**Task brief:**
From the data that follows, print exactly the lines starting at the one containing "lime brick B2:B4" and ending at the one containing "lime round brick"; include both of them and nothing more.

**Source material:**
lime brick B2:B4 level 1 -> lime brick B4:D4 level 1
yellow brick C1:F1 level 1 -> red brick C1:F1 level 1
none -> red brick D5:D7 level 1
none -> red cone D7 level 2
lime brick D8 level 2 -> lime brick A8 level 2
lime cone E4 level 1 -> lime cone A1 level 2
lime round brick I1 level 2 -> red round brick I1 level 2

* * *

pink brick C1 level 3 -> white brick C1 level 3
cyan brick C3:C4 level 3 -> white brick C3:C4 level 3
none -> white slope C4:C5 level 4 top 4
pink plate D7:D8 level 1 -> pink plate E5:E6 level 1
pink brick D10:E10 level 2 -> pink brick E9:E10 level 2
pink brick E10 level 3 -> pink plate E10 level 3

...

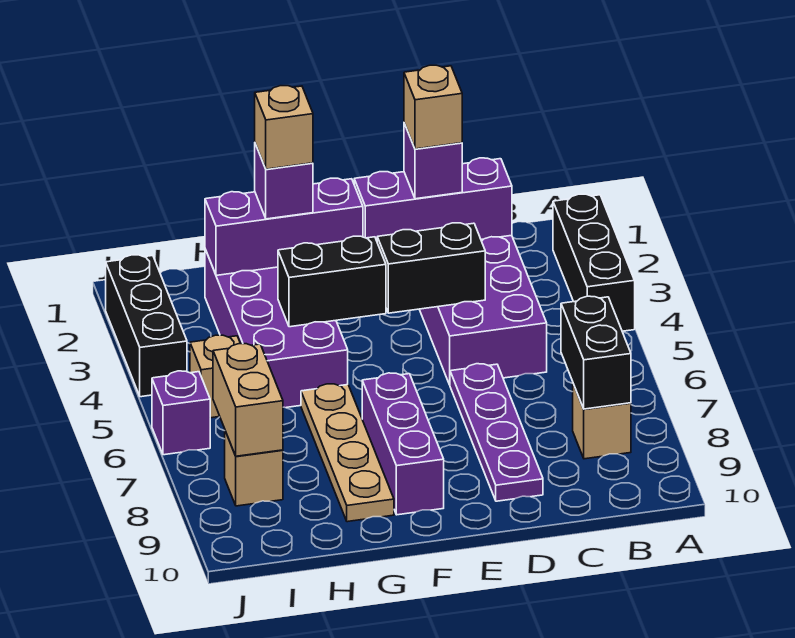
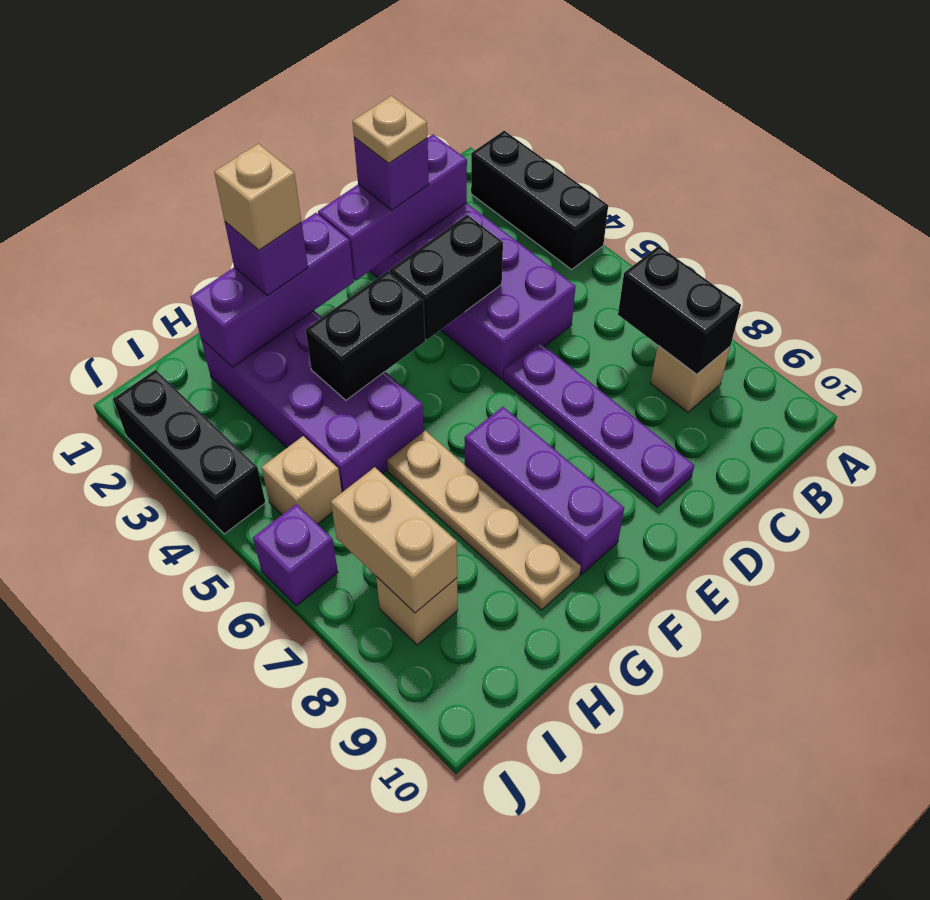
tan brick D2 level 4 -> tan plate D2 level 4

**Response to this exercise:**
lime brick B2:B4 level 1 -> lime brick B4:D4 level 1
yellow brick C1:F1 level 1 -> red brick C1:F1 level 1
none -> red brick D5:D7 level 1
none -> red cone D7 level 2
lime brick D8 level 2 -> lime brick A8 level 2
lime cone E4 level 1 -> lime cone A1 level 2
lime round brick I1 level 2 -> red round brick I1 level 2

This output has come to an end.